■ **Problem description**
Using the string "purple" as the key, pull each matching line out of the records below.
□ □ □ □
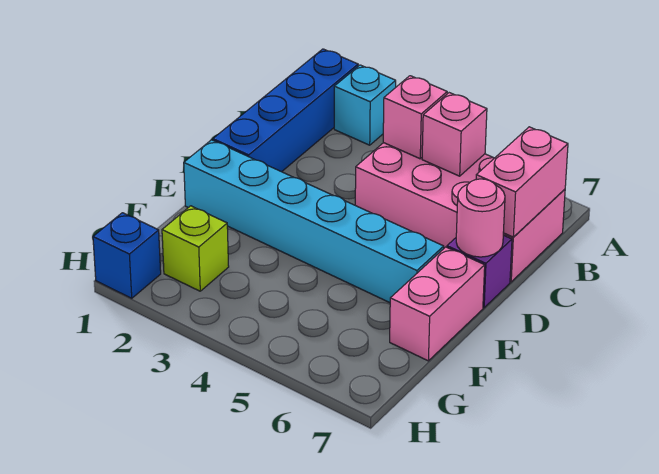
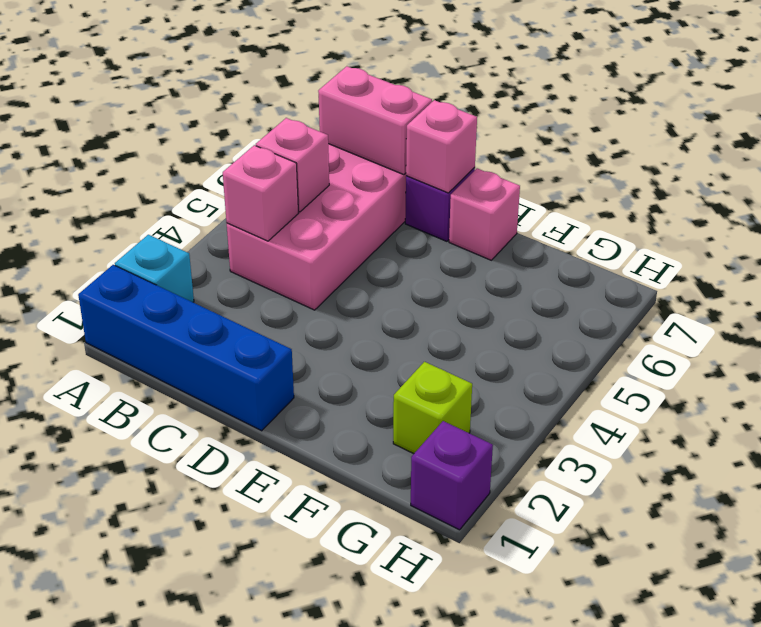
pink 1x1 round brick [456,179,505,257] -> pink 1x1 brick [406,100,477,193]
cyan 1x6 brick [184,140,444,303] -> none
pink 1x2 brick [390,247,485,361] -> pink 1x1 brick [449,168,520,260]
blue 1x1 brick [93,213,161,298] -> purple 1x1 brick [411,421,493,530]

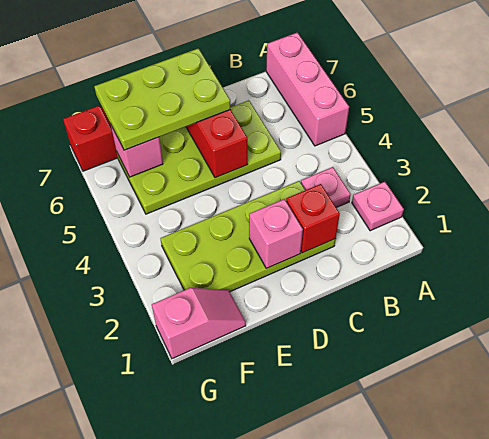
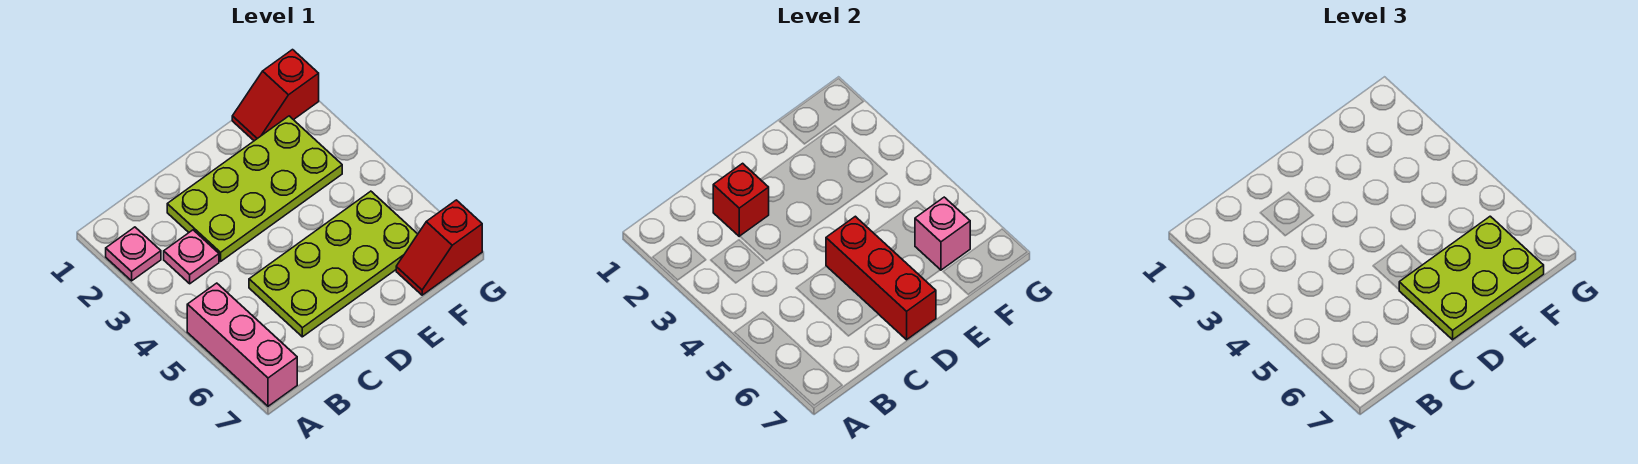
pink 1x1 brick [249,199,303,268] -> none
pink 1x2 slope [152,288,246,359] -> red 1x2 slope [232,50,319,141]

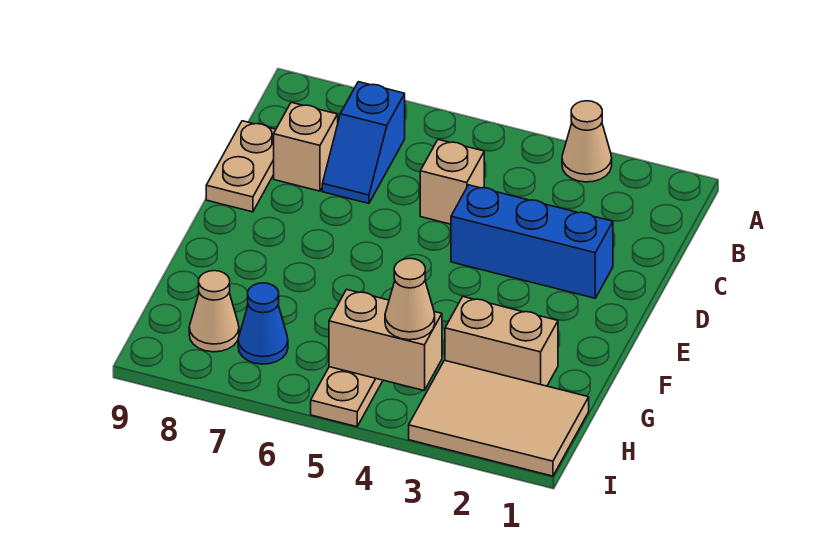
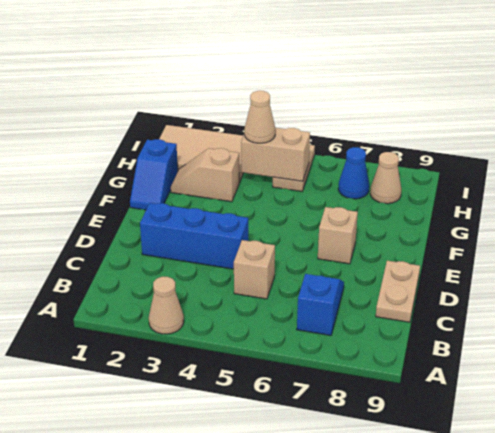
tan 1x1 brick [274,102,338,191] -> tan 1x1 brick moved to [318,207,358,264]
none -> blue 1x2 slope [130,139,178,210]
tan 1x2 brick [445,297,558,386] -> tan 1x2 slope [171,148,240,202]

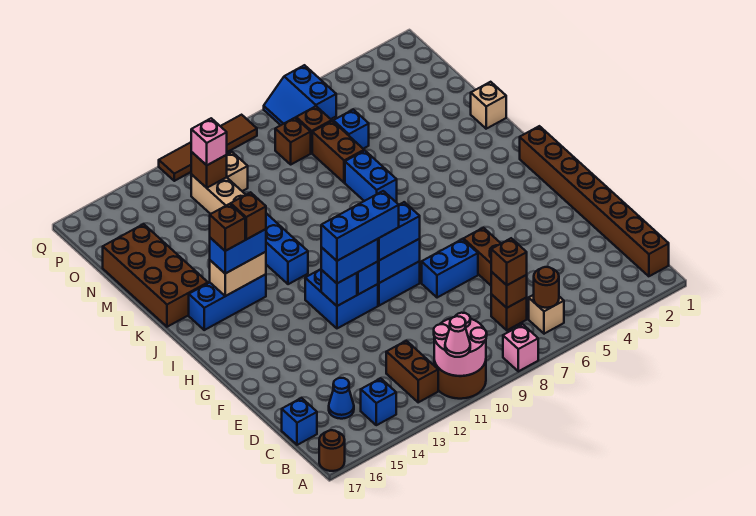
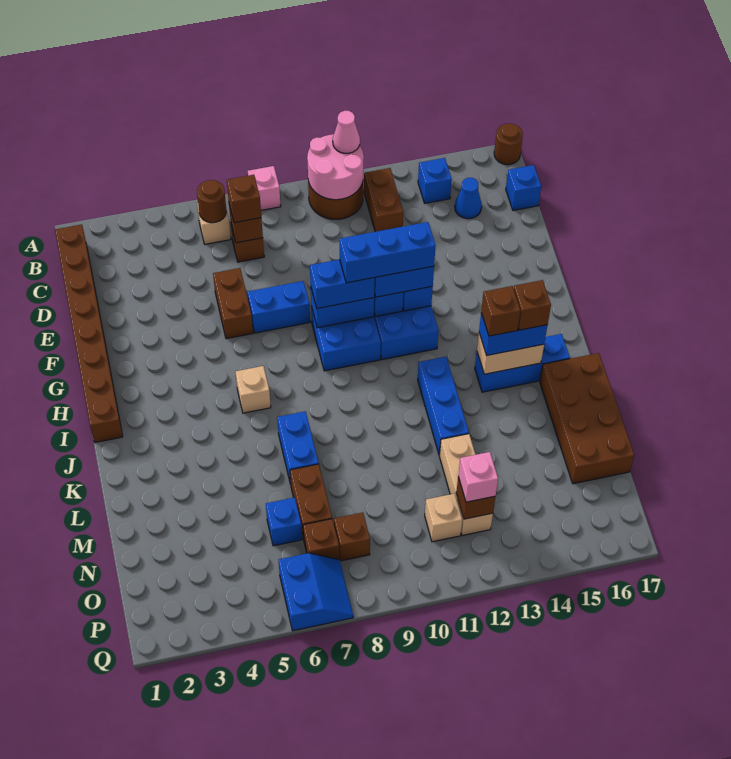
tan 1x1 brick [471,82,506,129] -> tan 1x1 brick moved to [236,366,271,413]
brown 1x4 tile [159,115,257,181] -> none

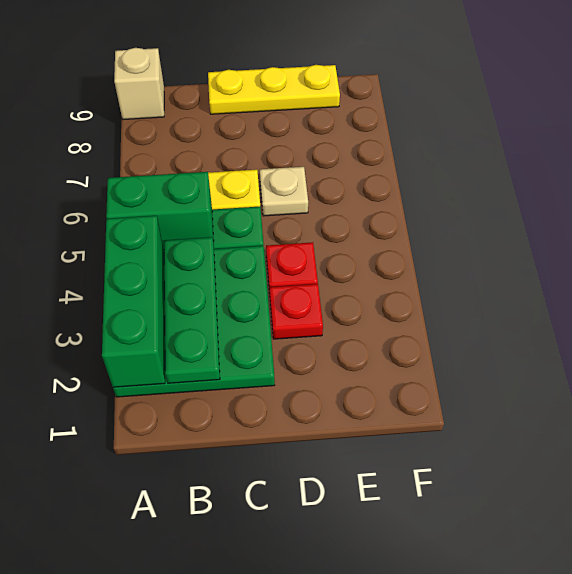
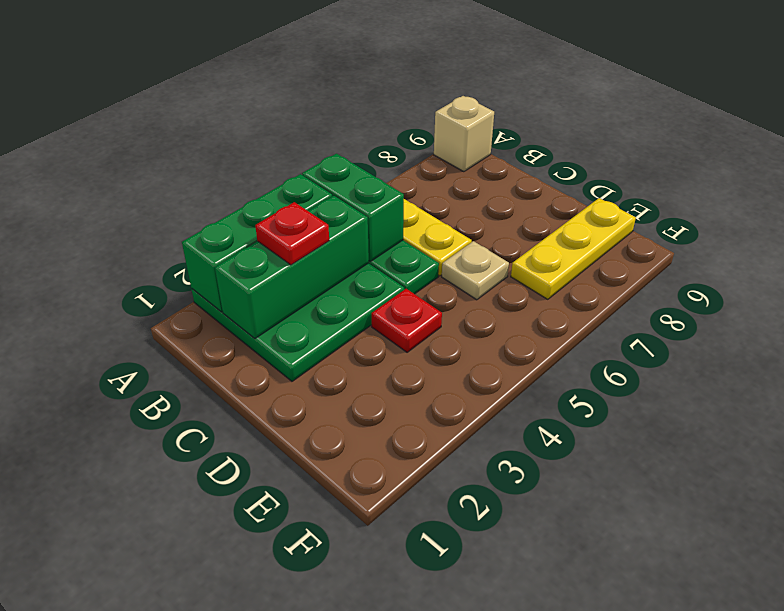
green 1x3 plate [164,237,220,383] -> green 1x3 brick [215,196,369,339]
yellow 1x3 plate [208,65,340,114] -> yellow 1x3 plate turned to [511,198,636,299]
red 1x1 plate [270,284,323,339] -> red 1x1 plate moved to [255,202,329,265]

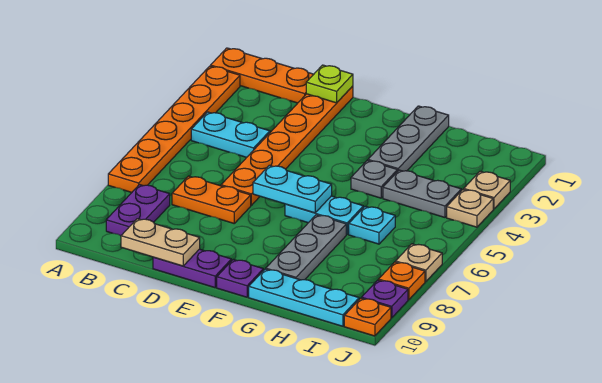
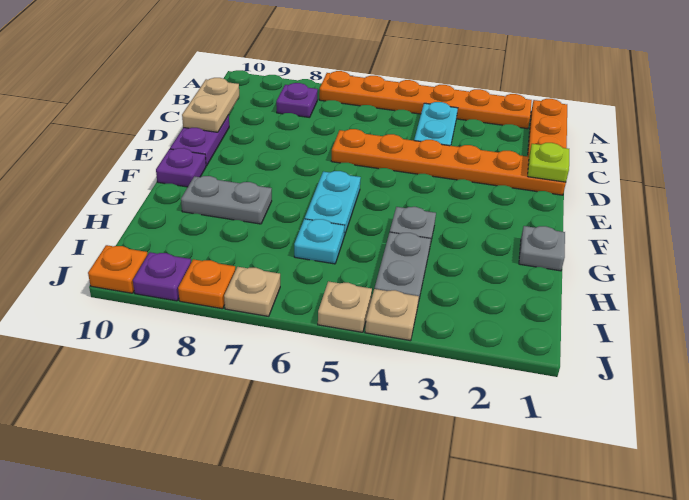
purple 1x2 plate [106,185,170,236] -> purple 1x1 plate [276,83,318,118]
orange 1x2 plate [172,176,251,223] -> none
cyan 1x2 plate [253,165,332,213] -> none
grey 1x3 plate [368,106,449,171] -> grey 1x1 plate [519,226,565,271]
grey 1x3 plate [266,215,346,280] -> grey 1x2 plate [181,176,272,224]
cyan 1x3 plate [249,269,359,326] -> none
tan 1x1 plate [464,171,510,209] -> tan 1x1 plate moved to [318,281,372,332]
□ □ □ □
■ **Answer to the exercise**
blue 1x1 brick [93,213,161,298] -> purple 1x1 brick [411,421,493,530]
purple 1x2 plate [106,185,170,236] -> purple 1x1 plate [276,83,318,118]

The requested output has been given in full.